■ **YOUR TASK**
Transcribe exactly the line containing "camera: 60 degrees right, 10 degrees up" and each line after it, through the end of the entries, with nothing before or after.

Scene images with change listings:
------------------------------

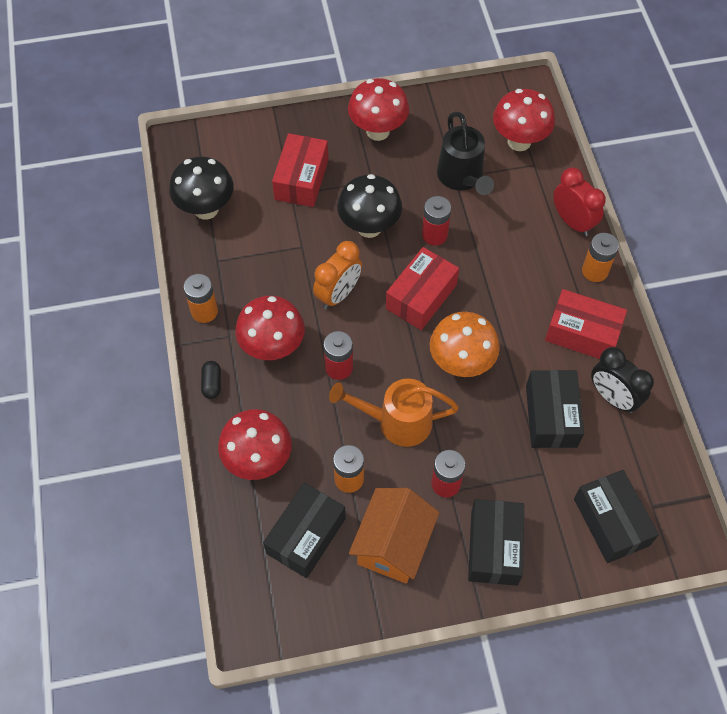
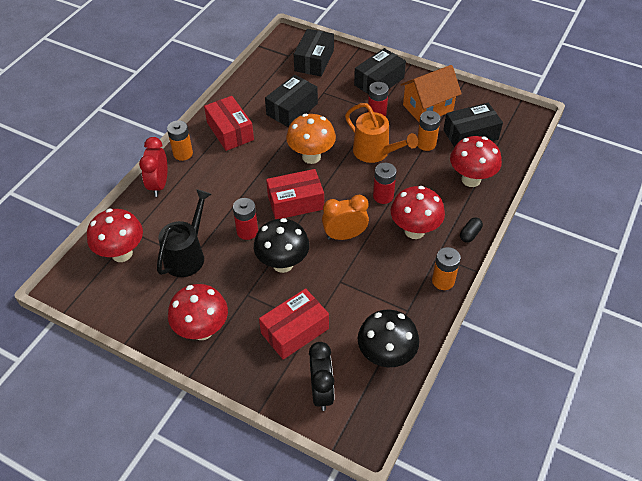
camera: 140 degrees left, 10 degrees down
(613, 397) = (252, 98): black clock -> black clock (322, 392)

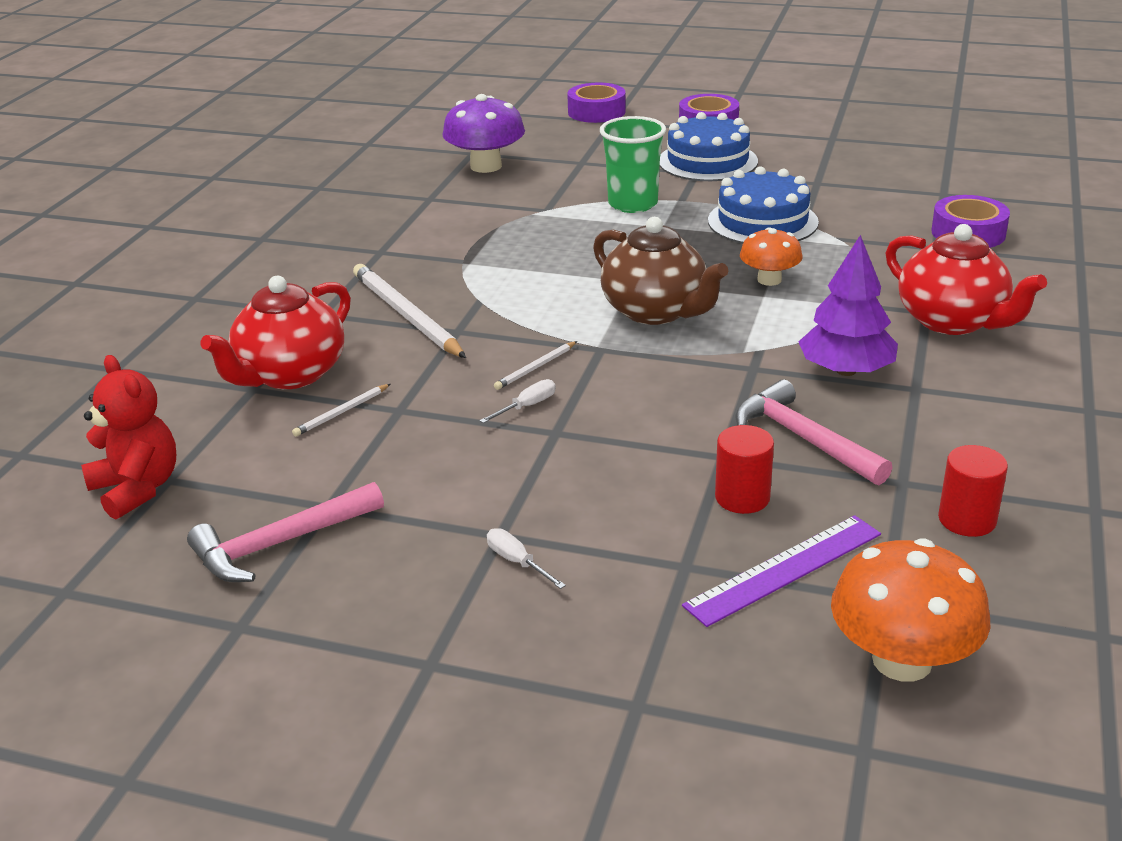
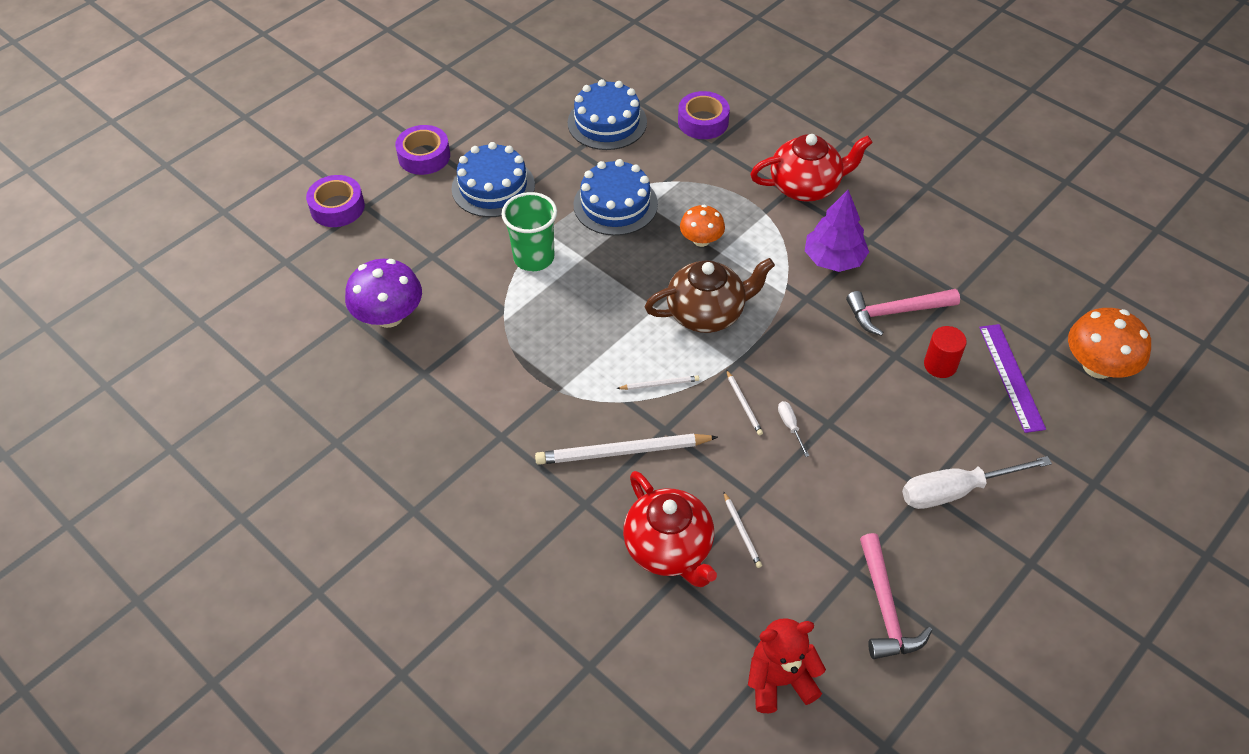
camera: 65 degrees left, 20 degrees up
(517, 562) = (956, 491): white screwdriver -> white screwdriver, size x2.25
(520, 311) = (659, 384): none -> white pencil
(883, 185) = (607, 122): none -> blue cake
(967, 520) = (1000, 285): red cylinder -> none

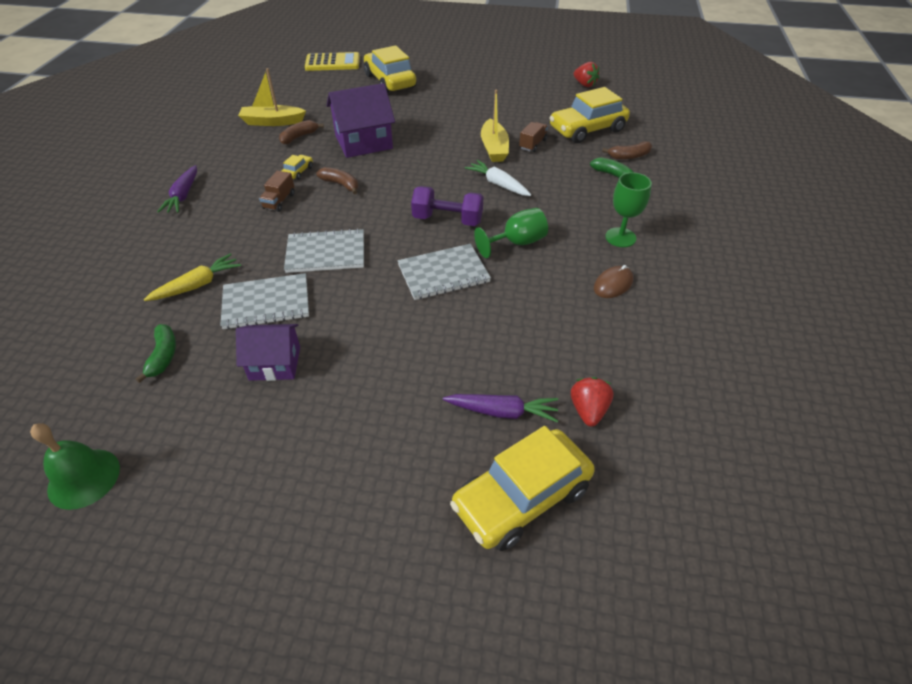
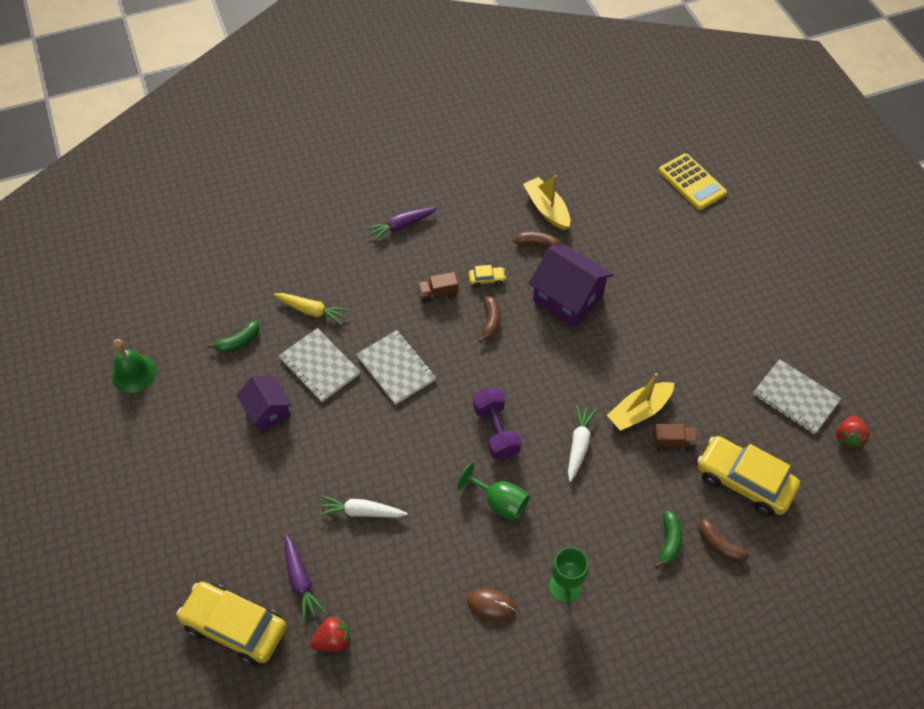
camera: 60 degrees right, 10 degrees up
(390, 81) = (696, 252): yellow car -> none
(443, 273) = (423, 466): grey notebook -> grey notebook (795, 398)
(457, 334) = (361, 512): none -> white carrot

------------------------------

■ **WRITTEN RESPONSE**
camera: 60 degrees right, 10 degrees up
(390, 81) = (696, 252): yellow car -> none
(443, 273) = (423, 466): grey notebook -> grey notebook (795, 398)
(457, 334) = (361, 512): none -> white carrot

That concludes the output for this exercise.